[Stored items]
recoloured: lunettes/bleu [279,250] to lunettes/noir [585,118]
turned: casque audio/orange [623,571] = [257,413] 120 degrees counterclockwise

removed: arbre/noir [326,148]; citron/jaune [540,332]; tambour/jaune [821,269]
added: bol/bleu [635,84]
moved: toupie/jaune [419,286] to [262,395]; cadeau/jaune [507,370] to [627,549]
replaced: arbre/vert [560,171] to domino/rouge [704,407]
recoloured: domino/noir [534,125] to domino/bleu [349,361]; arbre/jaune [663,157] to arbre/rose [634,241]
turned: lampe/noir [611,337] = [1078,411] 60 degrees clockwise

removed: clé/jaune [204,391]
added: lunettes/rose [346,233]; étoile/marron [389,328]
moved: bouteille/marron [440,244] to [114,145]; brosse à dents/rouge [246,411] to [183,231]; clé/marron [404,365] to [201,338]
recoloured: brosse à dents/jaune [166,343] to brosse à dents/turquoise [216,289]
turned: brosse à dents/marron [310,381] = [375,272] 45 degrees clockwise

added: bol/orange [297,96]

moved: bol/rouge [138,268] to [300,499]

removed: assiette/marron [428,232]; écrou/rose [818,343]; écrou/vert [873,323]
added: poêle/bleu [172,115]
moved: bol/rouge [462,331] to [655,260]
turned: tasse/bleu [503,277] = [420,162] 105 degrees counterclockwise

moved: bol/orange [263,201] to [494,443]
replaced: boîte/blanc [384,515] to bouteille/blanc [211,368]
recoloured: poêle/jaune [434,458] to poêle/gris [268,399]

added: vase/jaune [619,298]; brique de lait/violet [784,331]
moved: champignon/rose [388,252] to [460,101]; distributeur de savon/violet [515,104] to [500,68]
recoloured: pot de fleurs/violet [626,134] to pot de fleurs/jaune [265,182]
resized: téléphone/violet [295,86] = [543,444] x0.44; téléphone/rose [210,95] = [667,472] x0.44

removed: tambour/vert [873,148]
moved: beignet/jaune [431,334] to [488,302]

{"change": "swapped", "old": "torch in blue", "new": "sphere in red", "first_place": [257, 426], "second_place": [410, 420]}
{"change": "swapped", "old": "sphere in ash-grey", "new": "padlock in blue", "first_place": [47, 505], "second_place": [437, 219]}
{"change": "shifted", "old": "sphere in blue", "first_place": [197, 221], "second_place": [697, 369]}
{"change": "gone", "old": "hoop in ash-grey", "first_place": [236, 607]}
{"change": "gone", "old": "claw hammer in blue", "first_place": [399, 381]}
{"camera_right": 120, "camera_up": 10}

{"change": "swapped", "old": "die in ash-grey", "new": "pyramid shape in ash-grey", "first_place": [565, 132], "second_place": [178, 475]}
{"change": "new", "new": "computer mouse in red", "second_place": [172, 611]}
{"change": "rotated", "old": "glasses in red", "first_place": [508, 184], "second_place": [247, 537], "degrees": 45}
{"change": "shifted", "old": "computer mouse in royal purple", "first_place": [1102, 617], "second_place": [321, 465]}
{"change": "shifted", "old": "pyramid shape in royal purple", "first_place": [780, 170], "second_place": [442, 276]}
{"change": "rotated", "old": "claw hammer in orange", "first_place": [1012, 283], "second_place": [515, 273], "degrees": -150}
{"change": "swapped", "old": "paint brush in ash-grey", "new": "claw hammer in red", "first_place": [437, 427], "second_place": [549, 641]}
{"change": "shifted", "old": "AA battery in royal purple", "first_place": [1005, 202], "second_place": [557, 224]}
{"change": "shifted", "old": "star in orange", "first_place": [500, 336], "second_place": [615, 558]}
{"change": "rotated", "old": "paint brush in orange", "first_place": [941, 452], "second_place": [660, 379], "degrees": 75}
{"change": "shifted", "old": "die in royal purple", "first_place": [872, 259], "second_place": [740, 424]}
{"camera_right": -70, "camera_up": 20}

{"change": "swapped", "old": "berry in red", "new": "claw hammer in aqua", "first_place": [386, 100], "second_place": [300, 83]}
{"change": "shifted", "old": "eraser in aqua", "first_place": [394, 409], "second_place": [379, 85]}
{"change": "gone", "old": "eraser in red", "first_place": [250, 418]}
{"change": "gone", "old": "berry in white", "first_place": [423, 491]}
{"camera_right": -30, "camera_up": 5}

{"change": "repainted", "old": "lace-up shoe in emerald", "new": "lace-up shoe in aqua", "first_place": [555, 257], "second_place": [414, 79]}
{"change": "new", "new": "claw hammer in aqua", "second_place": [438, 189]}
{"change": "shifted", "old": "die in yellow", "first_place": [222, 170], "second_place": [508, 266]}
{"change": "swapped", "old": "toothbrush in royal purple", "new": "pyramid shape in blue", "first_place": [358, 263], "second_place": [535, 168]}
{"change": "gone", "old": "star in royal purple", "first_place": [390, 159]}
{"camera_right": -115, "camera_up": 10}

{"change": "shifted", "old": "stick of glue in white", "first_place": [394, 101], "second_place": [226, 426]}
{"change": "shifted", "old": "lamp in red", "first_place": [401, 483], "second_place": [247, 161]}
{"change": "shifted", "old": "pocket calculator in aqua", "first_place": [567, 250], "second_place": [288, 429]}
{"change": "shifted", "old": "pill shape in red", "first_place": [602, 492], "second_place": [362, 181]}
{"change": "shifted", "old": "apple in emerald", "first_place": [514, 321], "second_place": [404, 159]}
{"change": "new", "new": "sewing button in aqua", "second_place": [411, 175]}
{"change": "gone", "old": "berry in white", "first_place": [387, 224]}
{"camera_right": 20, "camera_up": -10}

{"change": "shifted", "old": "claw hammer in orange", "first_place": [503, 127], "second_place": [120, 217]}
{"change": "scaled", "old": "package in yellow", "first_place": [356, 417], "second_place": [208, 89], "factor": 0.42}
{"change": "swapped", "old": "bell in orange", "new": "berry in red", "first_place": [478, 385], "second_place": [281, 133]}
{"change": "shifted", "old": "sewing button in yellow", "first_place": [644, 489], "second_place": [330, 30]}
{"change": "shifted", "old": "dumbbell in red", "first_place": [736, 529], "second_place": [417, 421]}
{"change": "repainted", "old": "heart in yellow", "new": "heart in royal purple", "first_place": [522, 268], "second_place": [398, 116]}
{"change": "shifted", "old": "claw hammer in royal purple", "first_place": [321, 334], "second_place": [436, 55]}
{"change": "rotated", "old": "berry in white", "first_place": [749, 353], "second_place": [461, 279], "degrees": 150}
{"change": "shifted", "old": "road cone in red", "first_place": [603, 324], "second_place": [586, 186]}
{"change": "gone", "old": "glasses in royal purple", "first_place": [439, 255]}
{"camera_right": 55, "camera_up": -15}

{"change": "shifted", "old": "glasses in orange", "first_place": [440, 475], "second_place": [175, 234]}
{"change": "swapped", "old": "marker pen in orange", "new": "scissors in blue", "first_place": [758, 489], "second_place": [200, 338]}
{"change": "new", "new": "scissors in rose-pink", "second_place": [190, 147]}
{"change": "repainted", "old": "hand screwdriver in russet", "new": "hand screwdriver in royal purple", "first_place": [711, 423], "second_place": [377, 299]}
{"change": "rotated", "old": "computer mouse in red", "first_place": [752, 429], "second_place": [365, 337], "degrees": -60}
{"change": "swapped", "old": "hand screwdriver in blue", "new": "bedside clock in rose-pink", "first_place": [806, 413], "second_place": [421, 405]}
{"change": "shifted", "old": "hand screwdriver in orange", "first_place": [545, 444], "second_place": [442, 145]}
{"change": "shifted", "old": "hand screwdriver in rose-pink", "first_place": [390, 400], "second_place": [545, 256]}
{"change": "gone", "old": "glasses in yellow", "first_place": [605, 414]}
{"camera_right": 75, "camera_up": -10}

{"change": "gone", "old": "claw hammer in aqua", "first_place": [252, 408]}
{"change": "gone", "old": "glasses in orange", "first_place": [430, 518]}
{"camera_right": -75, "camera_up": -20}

Work item:
All lines in the records with the string "grey" should be copied out.

Written answer:
{"change": "swapped", "old": "sphere in ash-grey", "new": "padlock in blue", "first_place": [47, 505], "second_place": [437, 219]}
{"change": "gone", "old": "hoop in ash-grey", "first_place": [236, 607]}
{"change": "swapped", "old": "die in ash-grey", "new": "pyramid shape in ash-grey", "first_place": [565, 132], "second_place": [178, 475]}
{"change": "swapped", "old": "paint brush in ash-grey", "new": "claw hammer in red", "first_place": [437, 427], "second_place": [549, 641]}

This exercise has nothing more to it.